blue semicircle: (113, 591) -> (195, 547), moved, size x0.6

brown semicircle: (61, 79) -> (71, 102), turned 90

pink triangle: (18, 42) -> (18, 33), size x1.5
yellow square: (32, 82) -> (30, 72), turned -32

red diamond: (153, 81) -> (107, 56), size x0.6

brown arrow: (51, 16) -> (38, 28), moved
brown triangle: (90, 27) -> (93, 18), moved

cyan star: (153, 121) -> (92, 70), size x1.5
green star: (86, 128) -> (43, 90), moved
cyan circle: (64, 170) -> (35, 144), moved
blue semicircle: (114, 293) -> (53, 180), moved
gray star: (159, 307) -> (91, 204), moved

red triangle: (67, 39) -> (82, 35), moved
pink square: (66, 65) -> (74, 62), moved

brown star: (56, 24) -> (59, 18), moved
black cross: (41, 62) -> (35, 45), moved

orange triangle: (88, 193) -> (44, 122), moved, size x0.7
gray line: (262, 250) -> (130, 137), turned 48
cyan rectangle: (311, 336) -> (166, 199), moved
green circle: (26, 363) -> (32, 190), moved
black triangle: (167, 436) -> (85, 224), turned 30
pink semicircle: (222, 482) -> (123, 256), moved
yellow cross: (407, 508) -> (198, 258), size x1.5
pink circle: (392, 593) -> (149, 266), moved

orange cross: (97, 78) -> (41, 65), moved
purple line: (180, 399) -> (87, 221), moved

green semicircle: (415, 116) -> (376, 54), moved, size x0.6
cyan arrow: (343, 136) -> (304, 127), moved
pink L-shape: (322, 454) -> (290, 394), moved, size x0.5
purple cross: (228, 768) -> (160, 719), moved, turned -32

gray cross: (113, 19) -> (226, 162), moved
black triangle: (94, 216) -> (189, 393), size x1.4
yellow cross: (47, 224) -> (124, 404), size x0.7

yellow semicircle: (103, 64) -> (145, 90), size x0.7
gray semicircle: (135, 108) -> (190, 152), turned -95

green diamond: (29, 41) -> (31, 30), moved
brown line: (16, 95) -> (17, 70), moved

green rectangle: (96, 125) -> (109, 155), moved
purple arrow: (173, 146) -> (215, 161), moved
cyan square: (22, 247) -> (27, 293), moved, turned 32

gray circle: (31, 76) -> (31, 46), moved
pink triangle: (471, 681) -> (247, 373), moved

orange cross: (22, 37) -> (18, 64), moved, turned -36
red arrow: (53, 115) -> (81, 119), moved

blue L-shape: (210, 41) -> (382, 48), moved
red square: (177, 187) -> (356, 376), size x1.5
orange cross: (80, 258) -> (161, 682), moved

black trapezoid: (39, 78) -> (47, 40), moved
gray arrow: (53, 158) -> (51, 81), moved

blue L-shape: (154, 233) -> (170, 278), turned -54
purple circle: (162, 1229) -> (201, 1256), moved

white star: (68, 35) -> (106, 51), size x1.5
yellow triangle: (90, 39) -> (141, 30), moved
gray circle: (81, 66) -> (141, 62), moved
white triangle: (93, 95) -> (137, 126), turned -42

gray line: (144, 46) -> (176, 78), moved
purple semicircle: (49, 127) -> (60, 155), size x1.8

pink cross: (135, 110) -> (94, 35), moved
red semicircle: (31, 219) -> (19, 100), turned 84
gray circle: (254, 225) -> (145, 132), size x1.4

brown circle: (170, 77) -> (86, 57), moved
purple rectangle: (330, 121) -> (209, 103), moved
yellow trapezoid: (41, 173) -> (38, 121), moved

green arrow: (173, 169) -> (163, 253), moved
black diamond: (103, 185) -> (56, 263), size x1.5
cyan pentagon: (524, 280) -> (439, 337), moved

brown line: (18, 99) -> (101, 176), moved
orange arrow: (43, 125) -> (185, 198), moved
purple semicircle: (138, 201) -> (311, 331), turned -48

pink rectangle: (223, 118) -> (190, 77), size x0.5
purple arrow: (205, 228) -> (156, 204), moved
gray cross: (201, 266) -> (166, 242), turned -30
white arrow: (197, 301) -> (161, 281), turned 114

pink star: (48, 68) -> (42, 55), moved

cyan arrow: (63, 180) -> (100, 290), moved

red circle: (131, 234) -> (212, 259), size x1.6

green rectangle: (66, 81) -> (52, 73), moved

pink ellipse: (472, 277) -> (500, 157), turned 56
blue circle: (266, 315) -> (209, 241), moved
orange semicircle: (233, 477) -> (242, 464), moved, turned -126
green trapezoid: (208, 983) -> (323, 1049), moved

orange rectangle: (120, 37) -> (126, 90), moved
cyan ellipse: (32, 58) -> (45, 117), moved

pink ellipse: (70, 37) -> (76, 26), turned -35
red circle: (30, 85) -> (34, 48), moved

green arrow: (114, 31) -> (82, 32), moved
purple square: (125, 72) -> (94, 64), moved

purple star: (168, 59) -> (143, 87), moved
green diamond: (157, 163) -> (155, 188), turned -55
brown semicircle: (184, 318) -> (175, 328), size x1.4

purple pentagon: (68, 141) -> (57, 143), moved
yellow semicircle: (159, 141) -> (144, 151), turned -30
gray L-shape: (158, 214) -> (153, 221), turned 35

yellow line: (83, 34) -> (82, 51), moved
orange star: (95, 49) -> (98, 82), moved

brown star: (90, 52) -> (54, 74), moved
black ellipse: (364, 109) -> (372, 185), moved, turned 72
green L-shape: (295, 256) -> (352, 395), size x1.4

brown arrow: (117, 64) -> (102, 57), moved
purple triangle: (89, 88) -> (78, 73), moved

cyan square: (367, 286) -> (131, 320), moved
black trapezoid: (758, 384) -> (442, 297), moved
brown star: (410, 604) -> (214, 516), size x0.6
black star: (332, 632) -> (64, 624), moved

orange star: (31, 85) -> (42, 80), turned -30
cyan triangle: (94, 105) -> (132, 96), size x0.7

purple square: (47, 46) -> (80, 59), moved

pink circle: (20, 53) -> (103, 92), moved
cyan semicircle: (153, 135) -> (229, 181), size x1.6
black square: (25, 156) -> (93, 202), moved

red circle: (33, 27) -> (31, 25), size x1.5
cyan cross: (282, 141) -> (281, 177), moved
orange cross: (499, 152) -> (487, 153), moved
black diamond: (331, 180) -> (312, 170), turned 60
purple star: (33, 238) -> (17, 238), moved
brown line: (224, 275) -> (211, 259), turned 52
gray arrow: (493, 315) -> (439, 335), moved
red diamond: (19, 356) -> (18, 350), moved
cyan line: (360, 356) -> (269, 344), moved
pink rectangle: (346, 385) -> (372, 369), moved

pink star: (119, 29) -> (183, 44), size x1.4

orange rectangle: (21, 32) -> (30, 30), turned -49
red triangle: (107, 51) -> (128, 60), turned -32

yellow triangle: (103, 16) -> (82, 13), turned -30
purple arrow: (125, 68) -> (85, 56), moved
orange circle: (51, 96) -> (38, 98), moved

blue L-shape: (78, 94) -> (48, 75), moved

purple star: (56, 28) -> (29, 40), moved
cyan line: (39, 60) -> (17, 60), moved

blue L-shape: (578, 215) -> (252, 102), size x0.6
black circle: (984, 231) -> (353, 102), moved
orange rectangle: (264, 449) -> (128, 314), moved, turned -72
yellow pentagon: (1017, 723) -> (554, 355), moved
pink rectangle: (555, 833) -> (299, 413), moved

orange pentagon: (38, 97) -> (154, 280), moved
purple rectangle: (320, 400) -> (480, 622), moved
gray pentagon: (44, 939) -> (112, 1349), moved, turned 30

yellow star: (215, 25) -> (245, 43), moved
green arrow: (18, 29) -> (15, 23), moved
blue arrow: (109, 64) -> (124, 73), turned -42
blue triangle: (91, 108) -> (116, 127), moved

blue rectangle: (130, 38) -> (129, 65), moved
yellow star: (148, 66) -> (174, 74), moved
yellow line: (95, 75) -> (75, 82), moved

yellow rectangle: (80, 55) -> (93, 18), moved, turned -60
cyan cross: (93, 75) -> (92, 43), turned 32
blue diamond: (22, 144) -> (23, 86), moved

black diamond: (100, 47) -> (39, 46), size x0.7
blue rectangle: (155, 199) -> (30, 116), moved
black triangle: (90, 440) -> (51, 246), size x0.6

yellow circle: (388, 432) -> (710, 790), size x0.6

§ PROBLEM DETAILS
Your task is to set down again, exactly, every line from the beginning of the listing through the line with "brown arrow: (51, 16) -> (38, 28), moved".

§ RESULT OF THE EXERCISE
blue semicircle: (113, 591) -> (195, 547), moved, size x0.6

brown semicircle: (61, 79) -> (71, 102), turned 90

pink triangle: (18, 42) -> (18, 33), size x1.5
yellow square: (32, 82) -> (30, 72), turned -32

red diamond: (153, 81) -> (107, 56), size x0.6

brown arrow: (51, 16) -> (38, 28), moved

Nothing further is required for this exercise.